[Object state change records]
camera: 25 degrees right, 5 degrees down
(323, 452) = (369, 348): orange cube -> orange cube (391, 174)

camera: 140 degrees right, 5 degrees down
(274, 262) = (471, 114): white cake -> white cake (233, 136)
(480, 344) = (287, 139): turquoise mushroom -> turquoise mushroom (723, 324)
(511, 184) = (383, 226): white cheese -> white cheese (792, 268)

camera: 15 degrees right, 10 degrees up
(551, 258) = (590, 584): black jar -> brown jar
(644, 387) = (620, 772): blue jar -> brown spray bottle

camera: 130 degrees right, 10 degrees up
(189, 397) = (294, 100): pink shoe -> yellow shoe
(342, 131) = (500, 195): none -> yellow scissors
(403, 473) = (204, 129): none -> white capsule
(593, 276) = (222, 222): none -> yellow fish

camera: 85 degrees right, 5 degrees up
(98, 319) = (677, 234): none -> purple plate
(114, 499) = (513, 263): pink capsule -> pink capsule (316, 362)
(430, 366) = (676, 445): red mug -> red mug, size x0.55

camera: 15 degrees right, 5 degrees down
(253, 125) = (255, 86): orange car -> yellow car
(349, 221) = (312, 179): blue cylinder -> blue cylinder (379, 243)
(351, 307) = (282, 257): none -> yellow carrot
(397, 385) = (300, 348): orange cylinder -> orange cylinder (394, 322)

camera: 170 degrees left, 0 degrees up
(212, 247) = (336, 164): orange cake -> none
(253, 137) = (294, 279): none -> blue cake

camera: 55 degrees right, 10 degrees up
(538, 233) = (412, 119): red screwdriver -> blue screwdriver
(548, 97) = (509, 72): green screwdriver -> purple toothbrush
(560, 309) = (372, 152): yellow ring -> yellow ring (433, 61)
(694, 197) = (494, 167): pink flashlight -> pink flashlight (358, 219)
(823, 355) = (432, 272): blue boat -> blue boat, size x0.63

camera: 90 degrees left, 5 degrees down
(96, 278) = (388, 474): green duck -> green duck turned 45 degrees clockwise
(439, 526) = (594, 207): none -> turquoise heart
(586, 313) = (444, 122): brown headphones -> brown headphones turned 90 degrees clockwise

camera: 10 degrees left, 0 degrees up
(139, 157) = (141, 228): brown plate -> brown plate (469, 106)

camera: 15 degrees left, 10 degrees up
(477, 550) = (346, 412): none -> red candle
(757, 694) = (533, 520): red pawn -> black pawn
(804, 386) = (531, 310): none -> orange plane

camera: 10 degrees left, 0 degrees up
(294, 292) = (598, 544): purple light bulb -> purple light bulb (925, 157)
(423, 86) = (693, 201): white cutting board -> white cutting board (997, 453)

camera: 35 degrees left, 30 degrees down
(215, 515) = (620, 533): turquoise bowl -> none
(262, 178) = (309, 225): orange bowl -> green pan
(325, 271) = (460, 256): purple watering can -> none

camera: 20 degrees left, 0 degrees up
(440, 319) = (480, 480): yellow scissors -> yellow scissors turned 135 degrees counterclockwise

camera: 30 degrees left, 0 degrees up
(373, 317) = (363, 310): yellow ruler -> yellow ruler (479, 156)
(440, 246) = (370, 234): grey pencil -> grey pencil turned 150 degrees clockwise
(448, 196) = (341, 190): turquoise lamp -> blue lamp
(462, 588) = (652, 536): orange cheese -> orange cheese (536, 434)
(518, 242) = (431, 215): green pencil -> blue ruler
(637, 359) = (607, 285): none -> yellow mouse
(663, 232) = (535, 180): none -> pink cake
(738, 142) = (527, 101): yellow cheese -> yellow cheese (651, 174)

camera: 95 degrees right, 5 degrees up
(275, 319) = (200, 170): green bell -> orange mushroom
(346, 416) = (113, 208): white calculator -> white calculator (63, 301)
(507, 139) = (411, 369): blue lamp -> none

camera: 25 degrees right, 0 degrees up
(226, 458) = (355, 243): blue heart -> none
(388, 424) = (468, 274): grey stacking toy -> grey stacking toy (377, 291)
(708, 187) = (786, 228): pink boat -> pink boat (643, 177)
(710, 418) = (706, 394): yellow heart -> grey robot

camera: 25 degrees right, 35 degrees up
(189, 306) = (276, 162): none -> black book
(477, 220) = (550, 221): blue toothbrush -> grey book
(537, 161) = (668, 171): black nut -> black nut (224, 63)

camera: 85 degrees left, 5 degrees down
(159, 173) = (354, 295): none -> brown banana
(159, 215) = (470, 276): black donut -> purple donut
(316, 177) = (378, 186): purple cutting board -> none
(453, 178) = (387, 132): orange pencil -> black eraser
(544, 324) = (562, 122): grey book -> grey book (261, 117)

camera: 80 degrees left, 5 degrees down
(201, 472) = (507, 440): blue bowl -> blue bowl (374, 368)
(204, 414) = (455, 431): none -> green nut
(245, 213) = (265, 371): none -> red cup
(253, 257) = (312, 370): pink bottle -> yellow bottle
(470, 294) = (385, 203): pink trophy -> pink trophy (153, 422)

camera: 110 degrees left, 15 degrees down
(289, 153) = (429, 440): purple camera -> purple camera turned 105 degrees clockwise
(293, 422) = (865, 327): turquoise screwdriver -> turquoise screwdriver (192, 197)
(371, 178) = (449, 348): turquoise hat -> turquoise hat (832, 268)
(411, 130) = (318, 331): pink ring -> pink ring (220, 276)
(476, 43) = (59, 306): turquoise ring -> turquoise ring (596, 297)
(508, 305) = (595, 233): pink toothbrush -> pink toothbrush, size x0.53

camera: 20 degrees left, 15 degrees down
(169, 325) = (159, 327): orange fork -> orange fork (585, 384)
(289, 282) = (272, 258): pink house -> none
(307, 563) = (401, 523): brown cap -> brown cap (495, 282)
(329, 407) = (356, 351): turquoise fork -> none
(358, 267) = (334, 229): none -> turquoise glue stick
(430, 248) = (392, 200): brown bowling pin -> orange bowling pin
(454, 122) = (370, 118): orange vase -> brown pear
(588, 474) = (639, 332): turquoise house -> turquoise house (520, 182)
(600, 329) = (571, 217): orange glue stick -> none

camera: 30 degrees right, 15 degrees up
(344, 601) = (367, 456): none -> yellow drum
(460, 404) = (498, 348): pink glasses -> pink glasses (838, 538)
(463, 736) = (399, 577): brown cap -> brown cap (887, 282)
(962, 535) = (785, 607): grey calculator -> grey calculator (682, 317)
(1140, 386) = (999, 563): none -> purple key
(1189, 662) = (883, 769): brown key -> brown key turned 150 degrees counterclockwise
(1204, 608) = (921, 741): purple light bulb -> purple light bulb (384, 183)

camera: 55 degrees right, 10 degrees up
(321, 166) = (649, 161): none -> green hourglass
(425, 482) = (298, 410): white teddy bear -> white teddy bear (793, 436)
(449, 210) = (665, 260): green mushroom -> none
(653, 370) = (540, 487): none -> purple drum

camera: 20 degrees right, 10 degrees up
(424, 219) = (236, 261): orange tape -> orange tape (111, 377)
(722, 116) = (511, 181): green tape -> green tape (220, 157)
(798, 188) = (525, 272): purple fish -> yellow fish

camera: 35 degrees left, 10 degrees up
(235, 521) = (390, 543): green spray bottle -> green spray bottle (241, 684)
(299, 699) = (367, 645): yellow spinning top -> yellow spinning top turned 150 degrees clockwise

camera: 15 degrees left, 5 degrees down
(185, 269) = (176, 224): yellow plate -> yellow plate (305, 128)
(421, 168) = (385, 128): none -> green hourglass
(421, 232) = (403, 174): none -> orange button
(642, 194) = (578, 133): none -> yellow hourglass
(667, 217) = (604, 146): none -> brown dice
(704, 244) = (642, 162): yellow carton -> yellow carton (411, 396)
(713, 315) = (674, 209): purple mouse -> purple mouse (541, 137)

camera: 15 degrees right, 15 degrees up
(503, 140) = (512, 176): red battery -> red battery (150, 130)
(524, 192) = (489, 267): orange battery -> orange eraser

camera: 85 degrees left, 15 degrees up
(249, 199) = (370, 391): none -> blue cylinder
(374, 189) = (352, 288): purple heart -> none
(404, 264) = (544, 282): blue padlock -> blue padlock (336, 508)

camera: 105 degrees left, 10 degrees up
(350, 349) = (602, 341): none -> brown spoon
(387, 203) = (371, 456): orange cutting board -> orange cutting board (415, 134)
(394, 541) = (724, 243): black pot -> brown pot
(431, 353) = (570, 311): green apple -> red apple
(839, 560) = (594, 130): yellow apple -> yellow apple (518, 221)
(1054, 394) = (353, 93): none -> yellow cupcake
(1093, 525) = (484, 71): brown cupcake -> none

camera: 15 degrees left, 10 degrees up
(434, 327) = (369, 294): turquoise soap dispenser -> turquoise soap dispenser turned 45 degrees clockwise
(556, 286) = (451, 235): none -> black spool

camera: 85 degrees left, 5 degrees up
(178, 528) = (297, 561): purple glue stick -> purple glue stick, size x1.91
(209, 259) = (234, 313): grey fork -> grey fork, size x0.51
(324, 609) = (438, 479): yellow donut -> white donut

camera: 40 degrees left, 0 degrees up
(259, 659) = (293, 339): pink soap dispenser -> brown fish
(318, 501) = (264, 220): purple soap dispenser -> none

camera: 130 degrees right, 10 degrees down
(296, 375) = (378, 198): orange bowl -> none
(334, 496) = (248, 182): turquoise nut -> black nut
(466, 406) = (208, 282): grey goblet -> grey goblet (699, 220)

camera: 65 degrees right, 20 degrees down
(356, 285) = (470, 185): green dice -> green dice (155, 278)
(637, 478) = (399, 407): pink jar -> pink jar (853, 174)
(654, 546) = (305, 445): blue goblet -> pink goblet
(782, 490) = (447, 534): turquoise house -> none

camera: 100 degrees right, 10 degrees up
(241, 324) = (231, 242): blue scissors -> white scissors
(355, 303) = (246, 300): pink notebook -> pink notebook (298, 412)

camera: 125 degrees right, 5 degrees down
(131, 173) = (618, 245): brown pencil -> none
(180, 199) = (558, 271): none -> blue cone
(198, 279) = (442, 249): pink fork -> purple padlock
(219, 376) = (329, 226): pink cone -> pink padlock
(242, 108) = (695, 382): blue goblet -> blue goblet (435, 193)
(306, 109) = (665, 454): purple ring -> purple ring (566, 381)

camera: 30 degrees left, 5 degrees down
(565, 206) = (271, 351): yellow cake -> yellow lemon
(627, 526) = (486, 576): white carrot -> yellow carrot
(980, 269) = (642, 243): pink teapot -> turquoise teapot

▸ Directions
The lines above, from the start of the records through the one containing "(644, 387) = (620, 772): blue", are to be printed exactly, and nothing else is to be included.

▸ Result of the task
camera: 25 degrees right, 5 degrees down
(323, 452) = (369, 348): orange cube -> orange cube (391, 174)

camera: 140 degrees right, 5 degrees down
(274, 262) = (471, 114): white cake -> white cake (233, 136)
(480, 344) = (287, 139): turquoise mushroom -> turquoise mushroom (723, 324)
(511, 184) = (383, 226): white cheese -> white cheese (792, 268)

camera: 15 degrees right, 10 degrees up
(551, 258) = (590, 584): black jar -> brown jar
(644, 387) = (620, 772): blue jar -> brown spray bottle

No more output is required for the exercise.